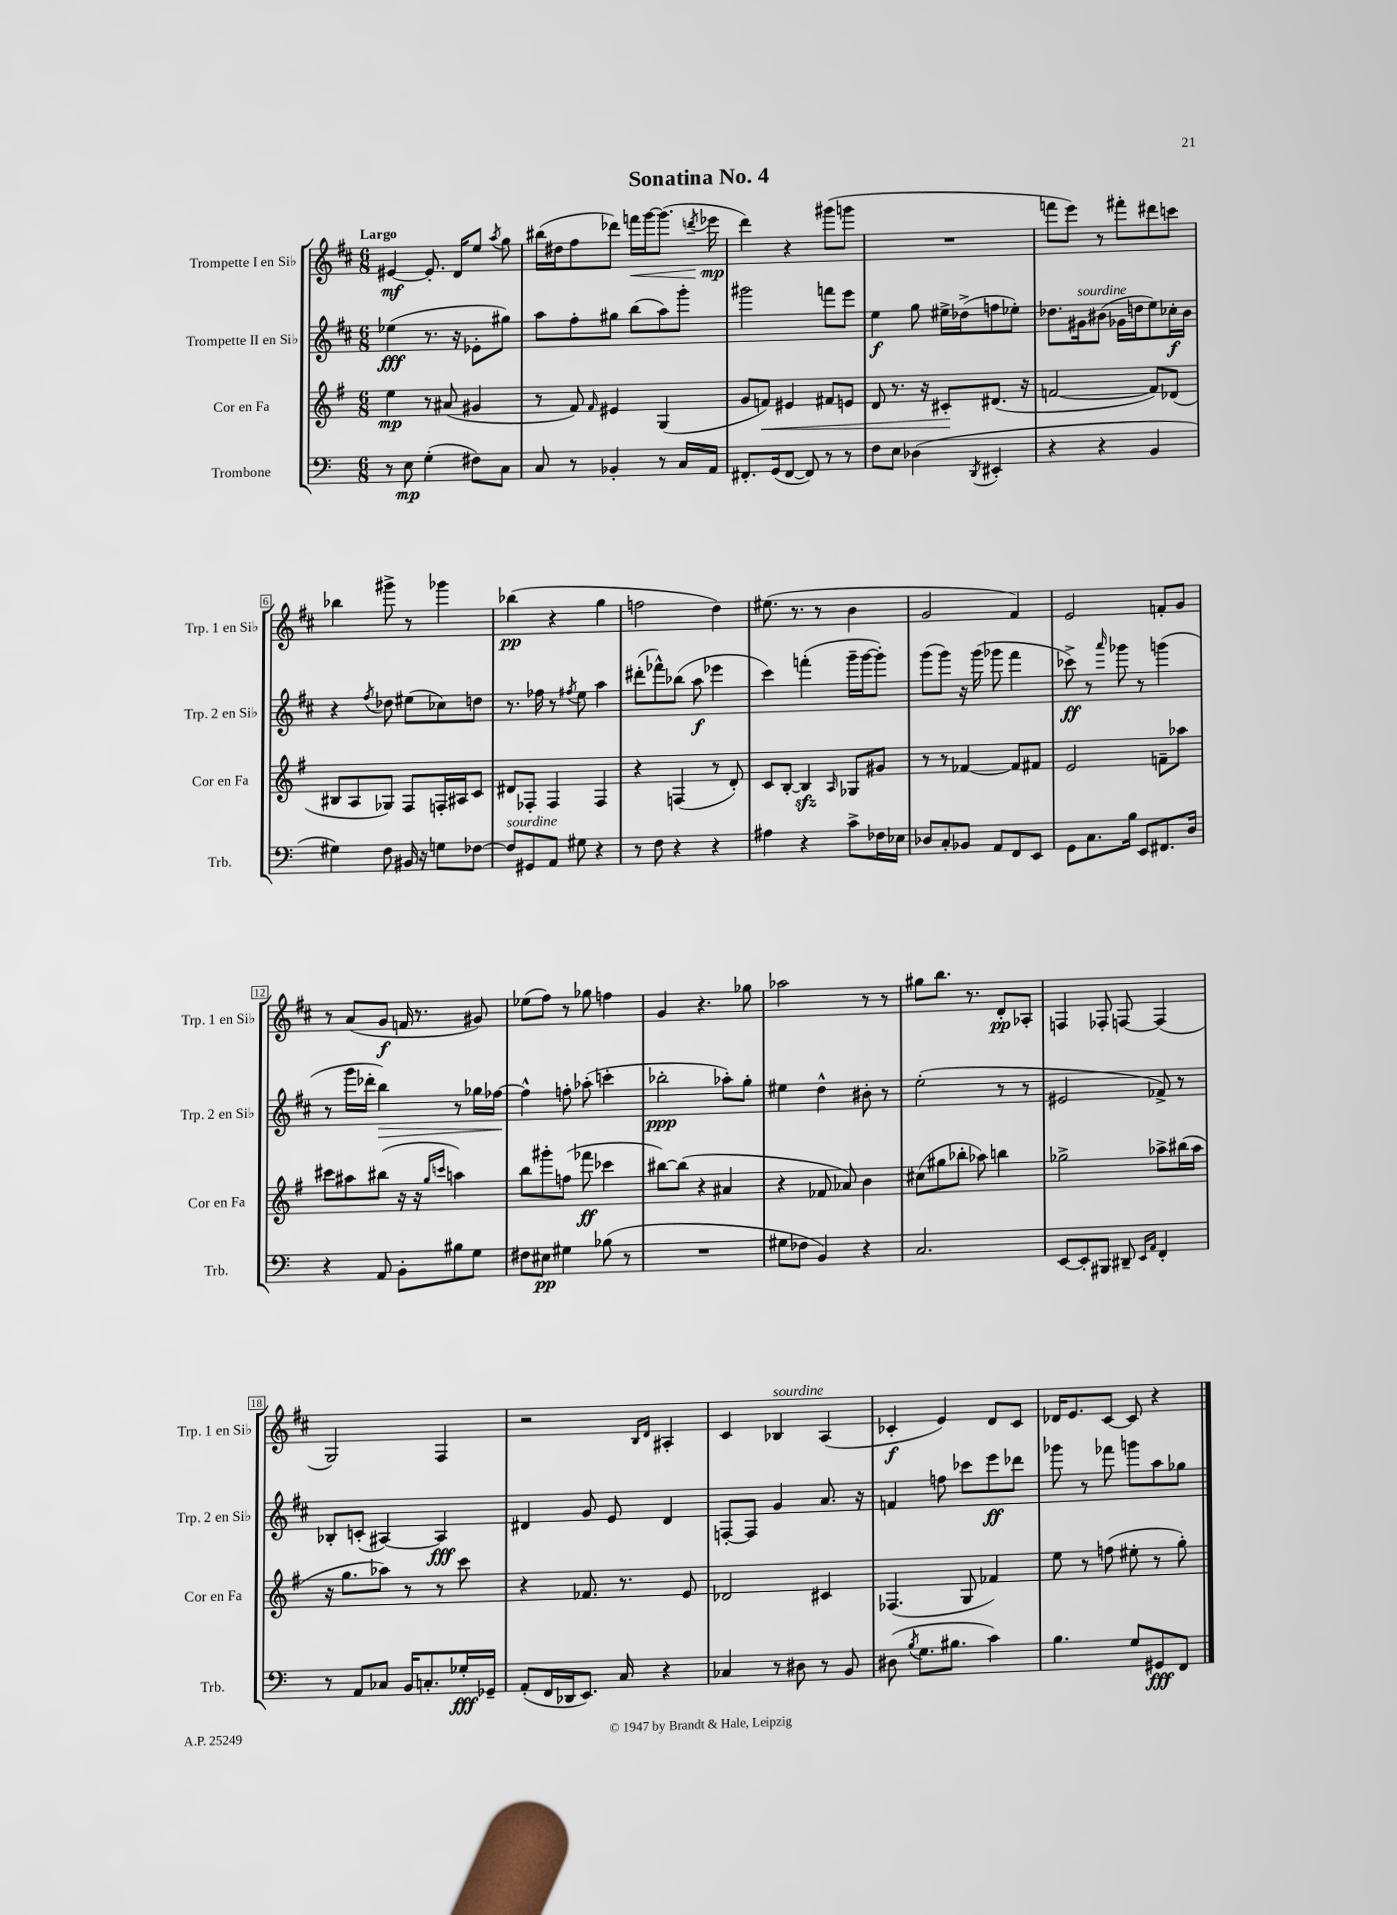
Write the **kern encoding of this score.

**kern	**kern	**kern	**kern
*staff4	*staff3	*staff2	*staff1
*clefF4	*clefG2	*clefG2	*clefG2
*k[]	*k[f#]	*k[f#c#]	*k[f#c#]
*M6/8	*M6/8	*M6/8	*M6/8
8r	4ee	(4ee-	[4e#
8E	.	.	.
(4G'	8r	8.r	8.e#']
.	(8a#	.	.
.	.	16r	16d
8F#)	4g#	8e-'	8ee
.	.	.	8qaa
8C	.	8gg#)	8gg
=	=	=	=
8C	8r	8aa	(16bb#
.	.	.	16dd#
8r	8f#)	8ff#'	8ff#
.	16qqf#	.	.
4BB-'	4e#	8gg#	8ddd-)
.	.	(8bb	16fff
.	.	.	[16ggg
8r	(4G	8aa)	(8.ggg]
16C	.	8ggg'	.
.	.	.	8qddd
16AA	.	.	16eee-
=	=	=	=
8.FF#'	8g	2ggg#	4ddd)
.	8f)	.	.
(16GG	.	.	.
[8FF#	4e#	.	4r
8FF#])	.	.	.
8r	8f#	8fff	(8ggg#
8r	8e	8eee	8ggg
=	=	=	=
8F	8d	4ee	2.r
8E	8.r	.	.
(4D-	.	8gg	.
.	16r	.	.
.	8c#'	16ee#^	.
.	.	(16dd-^	.
8qDD	.	.	.
4EE#'	(8.d#	8ff	.
.	.	8ee-')	.
.	16r	.	.
=	=	=	=
4r	[2f	8.dd-	8fff
.	.	.	8eee)
.	.	16g#	.
4r	.	(8b#	8r
.	.	16g-	8fff#'
.	.	16dd	.
4BB	8f])	8ee)	8ddd#
.	(8d-	16cc-'	8ccc
.	.	16b#	.
=	=	=	=
4G#)	8B#	4r	4bb-
.	8A	.	.
.	.	8qff#	.
8F	8G-)	8dd-	8ggg#^
16BB#	8F#	(8ee#	8r
16r	.	.	.
8G	16F'	8cc-)	4ggg-
.	16A#	.	.
[8F-	8c	8dd	.
=	=	=	=
8F-]	8d#	8.r	(4bb-
8GG#	8F-'	.	.
.	.	16ff-	.
8AA	4F-	8r	4r
.	.	8qff#	.
8G#	.	8ee	.
4r	4F-	4aa	4gg
=	=	=	=
8r	4r	(8ddd#'	2ff
8F	.	8fff-^^)	.
4r	(4F	(8bb-	.
.	.	8aa	.
4r	8r	4eee-	4dd)
.	8d')	.	.
=	=	=	=
4A#	8c	4ccc#)	(8.ee#
.	[8B'	.	.
.	.	.	8.r
4r	4B]	(4fff'	.
.	.	.	8r
.	16qqA	.	.
8c^	8G-	16ggg~	4b
.	.	[16ggg	.
16F-	8g#	8ggg'])	.
16E-	.	.	.
=	=	=	=
8D-	8r	(8ggg	2g
8C'	8r	8ggg)	.
8BB-	[4f-	16r	.
.	.	(16ggg	.
8AA	.	8ggg-	.
8FF	8f-]	4fff#	4f#)
8EE	8f#	.	.
=	=	=	=
8GG	2e	8ccc-^)	2e
8.C	.	8r	.
.	.	16qqaaa	.
.	.	8ggg-	.
16B	.	.	.
8EE	.	8r	.
8.FF#	8f~	(4ggg	8f'
.	8aa-	.	8g
16D	.	.	.
=	=	=	=
4r	8ccc#	8r	8r
.	8aa#	16ggg	(8a
.	.	16ddd-'	.
8AA	(8bb#	4bb)	8g
8BB'	16r	.	16f
.	16r	.	8.r
.	16qqgg	.	.
.	16qqccc	.	.
8B#	4aa)	8r	.
8G	.	16gg-	8g#)
.	.	[16ff-	.
=	=	=	=
8F#	8bb	4ff-^^]	(8ee-
8E#	8ggg#'	.	8ff#)
4G#	(8ff	8ff'	8r
.	8fff-	(8aa-'	8gg-
(8B-	4ccc-	4ccc'	4ff
8r	.	.	.
=	=	=	=
2.r	[8bb#)	2bb-'	4g
.	(8bb#]	.	.
.	4r	.	4.r
.	4a#	8aa-')	.
.	.	8gg'	8gg-
=	=	=	=
8G#	4r	4ee#	2aa-
8F-	.	.	.
4BB)	8f-	4dd^^	.
.	8a-)	.	.
4r	4b	8b#'	8r
.	.	8r	8r
=	=	=	=
2.C	(8cc#	(2ee'	8gg#
.	8gg#	.	8.bb
.	8bb-'	.	.
.	.	.	8.r
.	8aa-)	.	.
.	4bb	8r	8d'
.	.	8r	8A-'
=	=	=	=
[8EE	2gg-^	2e#	4F
8EE']	.	.	.
8BBB#	.	.	8F-'
8DD#~	.	.	[8F
16qqEE	.	.	.
16qqAA	.	.	.
4FF'	8aa-^	8f-^)	(4F]
.	(16bb#	8r	.
.	16aa-	.	.
=	=	=	=
8r	16r	8B-'	2G)
.	8.gg	.	.
8AA	.	(8c'	.
8C-	8aa-)	[4A#)	.
16BB	8r	.	.
8.C'	.	.	.
.	8r	4A#]	4F#
16G-'	8ccc	.	.
16GG-~	.	.	.
=	=	=	=
(8AA'	4r	4d#	2r
16FF	.	.	.
16DD-	.	.	.
8.EE)	8.f-	8g	.
.	.	8e	.
16C	8.r	.	.
.	.	.	16qqB
.	.	.	16qqd
4r	.	4d#	4A#'
.	8e	.	.
=	=	=	=
4C-	2d-	[8F'	4c#
.	.	8F]	.
8r	.	4g	4B-
8D#	.	.	.
8r	4c#	8.a	(4A
8BB	.	.	.
.	.	16r	.
=	=	=	=
(8D#	(4.F-	4f	4c-'
8qB	.	.	.
8.G	.	.	.
.	.	8ff	4e)
8.B#	.	.	.
.	8G	8ccc-	.
4c)	4f-)	8eee	8d
.	.	8ddd-	8c-
=	=	=	=
4.B	8ee	8ggg-	16d-
.	.	.	8.e
.	8r	8r	.
.	(8ff	8fff-	[8c#
8G	8ee#'	8ggg	8c#]
8GG#	8r	8aa	4r
8FF	8gg')	8gg-	.
==	==	==	==
*-	*-	*-	*-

**Directions:**
Find every line in the data above that contains the string "kern" and copy each of those lines in full.

**Worked solution:**
Write the **kern encoding of this score.
**kern	**kern	**kern	**kern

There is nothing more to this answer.